··· Available records

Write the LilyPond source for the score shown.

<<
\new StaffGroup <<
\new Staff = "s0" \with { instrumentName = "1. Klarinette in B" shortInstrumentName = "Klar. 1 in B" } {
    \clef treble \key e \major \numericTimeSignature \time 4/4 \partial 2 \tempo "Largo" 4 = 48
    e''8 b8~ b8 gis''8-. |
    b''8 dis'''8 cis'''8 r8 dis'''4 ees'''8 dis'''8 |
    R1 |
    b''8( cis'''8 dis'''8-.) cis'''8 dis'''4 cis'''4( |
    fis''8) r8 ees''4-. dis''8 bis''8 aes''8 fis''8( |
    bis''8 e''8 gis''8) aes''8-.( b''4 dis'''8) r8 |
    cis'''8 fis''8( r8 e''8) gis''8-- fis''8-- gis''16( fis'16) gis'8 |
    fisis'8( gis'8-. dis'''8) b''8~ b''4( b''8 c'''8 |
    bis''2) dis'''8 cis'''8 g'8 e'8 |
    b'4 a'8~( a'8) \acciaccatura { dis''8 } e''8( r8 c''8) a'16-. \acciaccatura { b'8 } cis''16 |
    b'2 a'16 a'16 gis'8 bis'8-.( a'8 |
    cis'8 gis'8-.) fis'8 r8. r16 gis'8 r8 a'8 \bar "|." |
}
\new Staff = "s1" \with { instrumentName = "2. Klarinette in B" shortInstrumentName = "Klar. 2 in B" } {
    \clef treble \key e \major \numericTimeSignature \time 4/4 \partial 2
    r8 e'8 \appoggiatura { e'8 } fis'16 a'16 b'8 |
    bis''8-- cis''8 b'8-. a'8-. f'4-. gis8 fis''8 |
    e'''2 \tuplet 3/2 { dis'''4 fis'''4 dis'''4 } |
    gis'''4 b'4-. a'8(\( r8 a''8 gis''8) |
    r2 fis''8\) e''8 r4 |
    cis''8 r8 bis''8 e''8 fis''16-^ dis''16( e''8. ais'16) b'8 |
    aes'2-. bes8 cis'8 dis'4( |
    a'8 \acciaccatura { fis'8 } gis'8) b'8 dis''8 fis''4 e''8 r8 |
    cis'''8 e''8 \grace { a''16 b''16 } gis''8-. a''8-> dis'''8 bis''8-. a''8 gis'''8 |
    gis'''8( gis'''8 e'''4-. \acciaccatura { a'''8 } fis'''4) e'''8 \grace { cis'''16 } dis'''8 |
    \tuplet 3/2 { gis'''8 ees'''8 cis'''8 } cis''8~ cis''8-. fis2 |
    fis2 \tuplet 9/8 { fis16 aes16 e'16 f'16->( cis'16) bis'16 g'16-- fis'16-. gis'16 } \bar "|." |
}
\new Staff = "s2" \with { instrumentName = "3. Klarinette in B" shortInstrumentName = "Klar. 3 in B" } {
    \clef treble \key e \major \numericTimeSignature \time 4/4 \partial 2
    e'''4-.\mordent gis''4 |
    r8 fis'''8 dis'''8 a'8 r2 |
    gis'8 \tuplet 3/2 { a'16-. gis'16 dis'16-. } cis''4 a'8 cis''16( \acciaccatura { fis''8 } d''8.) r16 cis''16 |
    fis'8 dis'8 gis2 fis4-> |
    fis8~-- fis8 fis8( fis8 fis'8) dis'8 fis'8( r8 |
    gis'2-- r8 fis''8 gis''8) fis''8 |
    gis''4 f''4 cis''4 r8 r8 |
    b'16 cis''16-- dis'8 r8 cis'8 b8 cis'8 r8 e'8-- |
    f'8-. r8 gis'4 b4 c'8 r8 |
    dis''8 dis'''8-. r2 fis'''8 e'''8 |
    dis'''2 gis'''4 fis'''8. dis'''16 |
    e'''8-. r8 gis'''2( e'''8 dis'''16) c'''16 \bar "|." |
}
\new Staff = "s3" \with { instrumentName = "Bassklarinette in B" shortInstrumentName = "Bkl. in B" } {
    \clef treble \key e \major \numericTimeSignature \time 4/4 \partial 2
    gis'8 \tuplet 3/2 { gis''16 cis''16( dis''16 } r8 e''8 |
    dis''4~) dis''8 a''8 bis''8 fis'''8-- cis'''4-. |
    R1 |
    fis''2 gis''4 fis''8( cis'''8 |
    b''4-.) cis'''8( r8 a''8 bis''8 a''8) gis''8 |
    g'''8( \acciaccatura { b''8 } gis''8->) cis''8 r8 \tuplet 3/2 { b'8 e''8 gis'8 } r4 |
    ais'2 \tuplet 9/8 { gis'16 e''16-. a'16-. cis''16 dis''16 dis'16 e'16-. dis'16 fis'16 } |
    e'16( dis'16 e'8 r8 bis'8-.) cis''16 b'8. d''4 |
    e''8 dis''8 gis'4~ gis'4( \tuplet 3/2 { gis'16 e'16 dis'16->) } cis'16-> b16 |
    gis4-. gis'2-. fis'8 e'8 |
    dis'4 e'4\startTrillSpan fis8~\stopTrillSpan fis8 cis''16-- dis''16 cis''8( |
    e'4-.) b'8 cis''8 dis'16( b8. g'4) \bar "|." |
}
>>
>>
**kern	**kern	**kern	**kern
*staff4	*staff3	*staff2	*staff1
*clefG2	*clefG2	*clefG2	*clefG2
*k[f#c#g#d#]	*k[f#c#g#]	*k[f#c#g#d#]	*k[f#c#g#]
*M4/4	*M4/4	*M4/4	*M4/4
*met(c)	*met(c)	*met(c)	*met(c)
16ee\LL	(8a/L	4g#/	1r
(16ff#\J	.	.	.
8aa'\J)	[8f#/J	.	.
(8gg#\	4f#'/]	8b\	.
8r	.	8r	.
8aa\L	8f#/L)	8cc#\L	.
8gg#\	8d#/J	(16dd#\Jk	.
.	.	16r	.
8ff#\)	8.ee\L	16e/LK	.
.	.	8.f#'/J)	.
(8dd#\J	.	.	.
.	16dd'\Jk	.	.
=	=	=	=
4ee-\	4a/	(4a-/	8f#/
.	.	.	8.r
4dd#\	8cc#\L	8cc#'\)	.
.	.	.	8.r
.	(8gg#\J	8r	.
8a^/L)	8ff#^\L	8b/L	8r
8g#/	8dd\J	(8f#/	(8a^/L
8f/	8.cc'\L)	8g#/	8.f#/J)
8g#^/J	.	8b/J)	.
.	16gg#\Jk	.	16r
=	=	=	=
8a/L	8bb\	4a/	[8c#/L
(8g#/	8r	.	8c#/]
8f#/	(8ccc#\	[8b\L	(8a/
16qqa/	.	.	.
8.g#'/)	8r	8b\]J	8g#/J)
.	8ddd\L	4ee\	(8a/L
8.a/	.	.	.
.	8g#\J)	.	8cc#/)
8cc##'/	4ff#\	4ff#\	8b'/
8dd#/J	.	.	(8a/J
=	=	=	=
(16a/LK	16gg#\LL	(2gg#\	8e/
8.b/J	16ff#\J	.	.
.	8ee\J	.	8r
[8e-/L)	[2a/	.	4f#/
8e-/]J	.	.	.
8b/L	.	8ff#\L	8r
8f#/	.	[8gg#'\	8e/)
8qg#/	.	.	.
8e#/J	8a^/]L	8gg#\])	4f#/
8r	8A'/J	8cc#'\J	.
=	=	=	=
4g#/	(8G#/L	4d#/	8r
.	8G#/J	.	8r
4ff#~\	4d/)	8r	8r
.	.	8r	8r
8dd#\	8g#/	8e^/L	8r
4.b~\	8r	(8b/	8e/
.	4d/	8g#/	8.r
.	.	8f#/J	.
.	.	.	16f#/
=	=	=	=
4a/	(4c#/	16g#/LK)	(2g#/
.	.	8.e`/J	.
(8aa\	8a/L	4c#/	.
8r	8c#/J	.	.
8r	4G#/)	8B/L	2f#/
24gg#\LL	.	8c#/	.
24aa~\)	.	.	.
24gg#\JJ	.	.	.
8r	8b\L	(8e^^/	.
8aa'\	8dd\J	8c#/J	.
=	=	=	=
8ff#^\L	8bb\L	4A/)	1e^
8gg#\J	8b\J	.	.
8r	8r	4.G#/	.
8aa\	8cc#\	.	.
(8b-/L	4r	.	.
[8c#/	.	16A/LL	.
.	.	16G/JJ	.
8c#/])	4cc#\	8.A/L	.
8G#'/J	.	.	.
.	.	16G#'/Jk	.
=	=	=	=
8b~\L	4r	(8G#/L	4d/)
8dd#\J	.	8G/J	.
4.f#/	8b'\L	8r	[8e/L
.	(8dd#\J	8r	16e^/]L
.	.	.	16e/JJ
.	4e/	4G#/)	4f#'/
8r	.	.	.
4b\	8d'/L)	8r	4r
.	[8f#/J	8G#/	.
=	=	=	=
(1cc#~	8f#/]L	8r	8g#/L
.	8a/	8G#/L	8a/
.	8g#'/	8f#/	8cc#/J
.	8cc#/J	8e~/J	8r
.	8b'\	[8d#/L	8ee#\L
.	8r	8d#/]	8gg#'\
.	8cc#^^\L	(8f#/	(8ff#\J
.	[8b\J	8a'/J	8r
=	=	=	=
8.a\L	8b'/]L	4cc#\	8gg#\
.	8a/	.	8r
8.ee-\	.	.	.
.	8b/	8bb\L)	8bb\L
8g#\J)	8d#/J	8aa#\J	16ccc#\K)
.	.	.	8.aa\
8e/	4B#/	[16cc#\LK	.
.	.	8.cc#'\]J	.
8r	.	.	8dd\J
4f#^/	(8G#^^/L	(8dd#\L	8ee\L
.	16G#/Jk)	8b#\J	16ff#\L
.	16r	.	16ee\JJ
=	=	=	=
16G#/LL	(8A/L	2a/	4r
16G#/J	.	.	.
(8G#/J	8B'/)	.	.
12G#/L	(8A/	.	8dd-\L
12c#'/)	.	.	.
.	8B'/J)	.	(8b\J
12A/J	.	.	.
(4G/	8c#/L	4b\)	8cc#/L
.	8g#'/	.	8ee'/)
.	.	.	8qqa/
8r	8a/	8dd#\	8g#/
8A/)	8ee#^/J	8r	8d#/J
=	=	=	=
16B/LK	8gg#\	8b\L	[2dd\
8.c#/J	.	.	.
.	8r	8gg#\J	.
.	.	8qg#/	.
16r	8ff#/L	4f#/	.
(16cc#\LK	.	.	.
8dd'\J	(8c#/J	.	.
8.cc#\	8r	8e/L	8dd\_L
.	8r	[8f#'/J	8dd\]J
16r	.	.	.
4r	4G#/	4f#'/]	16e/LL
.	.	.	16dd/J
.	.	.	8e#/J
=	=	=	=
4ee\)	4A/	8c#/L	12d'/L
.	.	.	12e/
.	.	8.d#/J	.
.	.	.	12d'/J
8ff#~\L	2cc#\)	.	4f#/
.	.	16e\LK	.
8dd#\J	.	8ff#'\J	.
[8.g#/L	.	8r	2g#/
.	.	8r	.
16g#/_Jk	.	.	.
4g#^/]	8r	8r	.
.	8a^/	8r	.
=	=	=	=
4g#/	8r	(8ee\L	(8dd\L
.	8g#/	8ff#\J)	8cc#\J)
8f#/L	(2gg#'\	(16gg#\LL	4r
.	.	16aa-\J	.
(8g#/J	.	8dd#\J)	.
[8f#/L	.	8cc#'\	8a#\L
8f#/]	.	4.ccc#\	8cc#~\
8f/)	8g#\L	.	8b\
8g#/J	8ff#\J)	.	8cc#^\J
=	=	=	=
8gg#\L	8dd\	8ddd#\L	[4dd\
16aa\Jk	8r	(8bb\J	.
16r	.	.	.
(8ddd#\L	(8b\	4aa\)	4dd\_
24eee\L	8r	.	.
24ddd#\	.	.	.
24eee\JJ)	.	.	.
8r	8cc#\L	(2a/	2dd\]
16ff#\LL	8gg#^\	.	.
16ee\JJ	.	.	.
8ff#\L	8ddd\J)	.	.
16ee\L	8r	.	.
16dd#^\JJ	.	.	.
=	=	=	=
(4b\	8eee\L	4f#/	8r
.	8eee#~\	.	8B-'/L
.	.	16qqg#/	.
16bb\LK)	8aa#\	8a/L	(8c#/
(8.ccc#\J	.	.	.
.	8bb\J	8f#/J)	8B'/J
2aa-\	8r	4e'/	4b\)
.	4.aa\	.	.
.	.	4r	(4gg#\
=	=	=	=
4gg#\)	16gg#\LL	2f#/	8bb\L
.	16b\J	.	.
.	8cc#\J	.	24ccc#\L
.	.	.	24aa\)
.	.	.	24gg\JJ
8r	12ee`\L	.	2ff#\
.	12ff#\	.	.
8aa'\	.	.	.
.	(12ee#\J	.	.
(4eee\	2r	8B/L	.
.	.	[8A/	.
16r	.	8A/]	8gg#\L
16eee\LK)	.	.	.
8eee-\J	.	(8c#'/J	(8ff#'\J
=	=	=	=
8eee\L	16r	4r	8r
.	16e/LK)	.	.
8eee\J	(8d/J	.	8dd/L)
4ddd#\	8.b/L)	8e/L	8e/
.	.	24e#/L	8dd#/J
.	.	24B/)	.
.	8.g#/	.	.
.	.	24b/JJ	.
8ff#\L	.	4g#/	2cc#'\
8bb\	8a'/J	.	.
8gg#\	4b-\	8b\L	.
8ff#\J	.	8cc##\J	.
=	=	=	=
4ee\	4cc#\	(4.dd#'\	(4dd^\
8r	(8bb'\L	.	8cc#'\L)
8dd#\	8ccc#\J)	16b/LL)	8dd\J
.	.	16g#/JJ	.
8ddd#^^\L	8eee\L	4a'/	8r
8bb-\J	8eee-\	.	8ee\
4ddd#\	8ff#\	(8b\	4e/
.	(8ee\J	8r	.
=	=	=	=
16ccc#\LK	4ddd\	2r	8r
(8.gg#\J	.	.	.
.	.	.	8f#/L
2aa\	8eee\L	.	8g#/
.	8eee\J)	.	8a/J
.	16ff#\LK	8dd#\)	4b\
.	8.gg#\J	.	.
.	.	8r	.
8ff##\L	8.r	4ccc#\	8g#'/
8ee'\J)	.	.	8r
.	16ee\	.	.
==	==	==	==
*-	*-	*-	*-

······

What you should do — Count the lines in the records that contain the string "shortInstrumentName", and reply with only that number.

Output below — 4